= Beginning of Section =
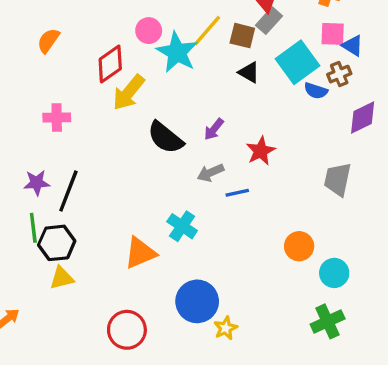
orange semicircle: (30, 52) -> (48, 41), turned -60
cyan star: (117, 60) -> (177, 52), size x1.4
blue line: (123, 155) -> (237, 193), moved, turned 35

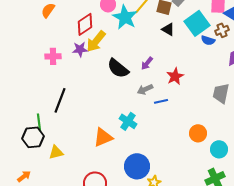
purple star: (37, 183) -> (80, 49), moved
black hexagon: (57, 243) -> (33, 137), moved

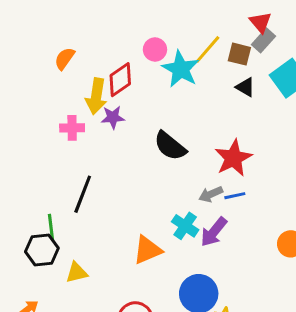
yellow arrow: (96, 41) -> (96, 96), moved, turned -30
purple arrow: (147, 63) -> (214, 232), moved, size x1.5
red star: (175, 76) -> (233, 158), moved, size x1.4
gray arrow: (145, 89) -> (211, 194), moved

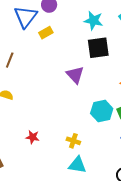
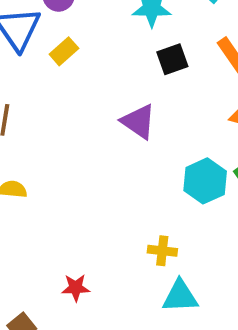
black square: (98, 48) -> (172, 59), size x0.7
red star: (33, 137) -> (76, 288), moved

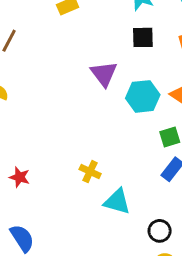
cyan hexagon: (205, 181) -> (143, 96), moved
cyan triangle: (180, 296) -> (117, 202), moved

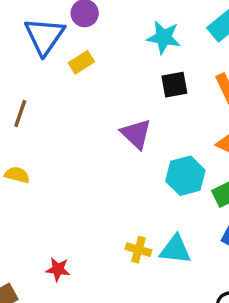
cyan hexagon: (143, 96) -> (185, 176), moved
cyan triangle: (117, 202) -> (175, 249), moved

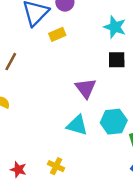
cyan triangle: (175, 249) -> (77, 125), moved
yellow cross: (138, 250) -> (56, 166), moved

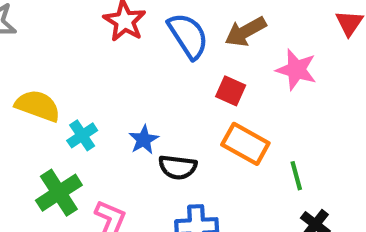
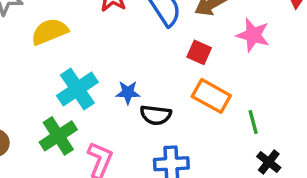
yellow semicircle: (38, 106) -> (50, 32), moved, turned -42
cyan cross: (82, 135) -> (77, 89), size x1.6
blue star: (144, 140) -> (128, 92), turned 30

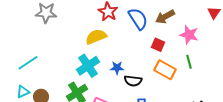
yellow semicircle: (50, 32) -> (96, 37), moved
green line: (253, 122) -> (189, 62), moved

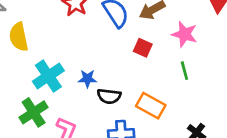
yellow semicircle: (96, 37) -> (19, 37), moved, turned -80
orange rectangle: (165, 70) -> (151, 106), moved

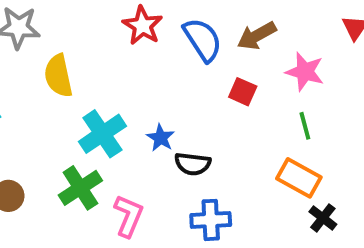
blue star: (87, 79) -> (161, 138), turned 30
orange rectangle: (151, 106) -> (299, 178), moved

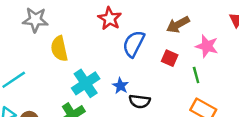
blue semicircle: (203, 40) -> (134, 44), moved, turned -120
green line: (305, 126) -> (196, 75), moved

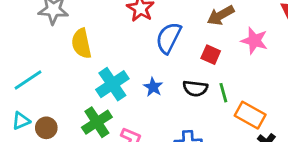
green line: (196, 75) -> (223, 93), moved
black semicircle: (140, 101) -> (195, 88), moved

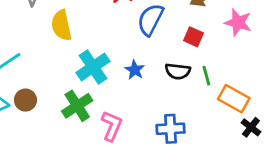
brown circle: (46, 128) -> (25, 100), moved

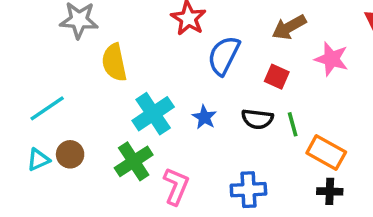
black cross: (251, 127) -> (330, 191), moved, turned -36

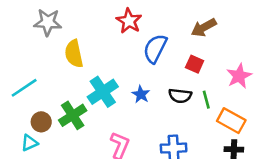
pink star: (331, 59) -> (239, 76), moved, turned 30
cyan triangle: (38, 160) -> (29, 143), moved
green cross: (134, 161) -> (73, 115), moved

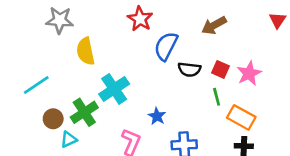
red square: (195, 64) -> (220, 69), moved
blue star: (141, 94) -> (157, 116), moved
black semicircle: (180, 96) -> (189, 69), moved
cyan triangle: (29, 143) -> (69, 140), moved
= End of Section =
### Task instructions
Please write out the lines above, beginning at the line with "green line: (196, 75) -> (223, 93), moved" and ending at the last line of the records, exactly as they appear and without pictures.

### Exercise output
green line: (196, 75) -> (223, 93), moved
black semicircle: (140, 101) -> (195, 88), moved

brown circle: (46, 128) -> (25, 100), moved

black cross: (251, 127) -> (330, 191), moved, turned -36

pink star: (331, 59) -> (239, 76), moved, turned 30
cyan triangle: (38, 160) -> (29, 143), moved
green cross: (134, 161) -> (73, 115), moved

red square: (195, 64) -> (220, 69), moved
blue star: (141, 94) -> (157, 116), moved
black semicircle: (180, 96) -> (189, 69), moved
cyan triangle: (29, 143) -> (69, 140), moved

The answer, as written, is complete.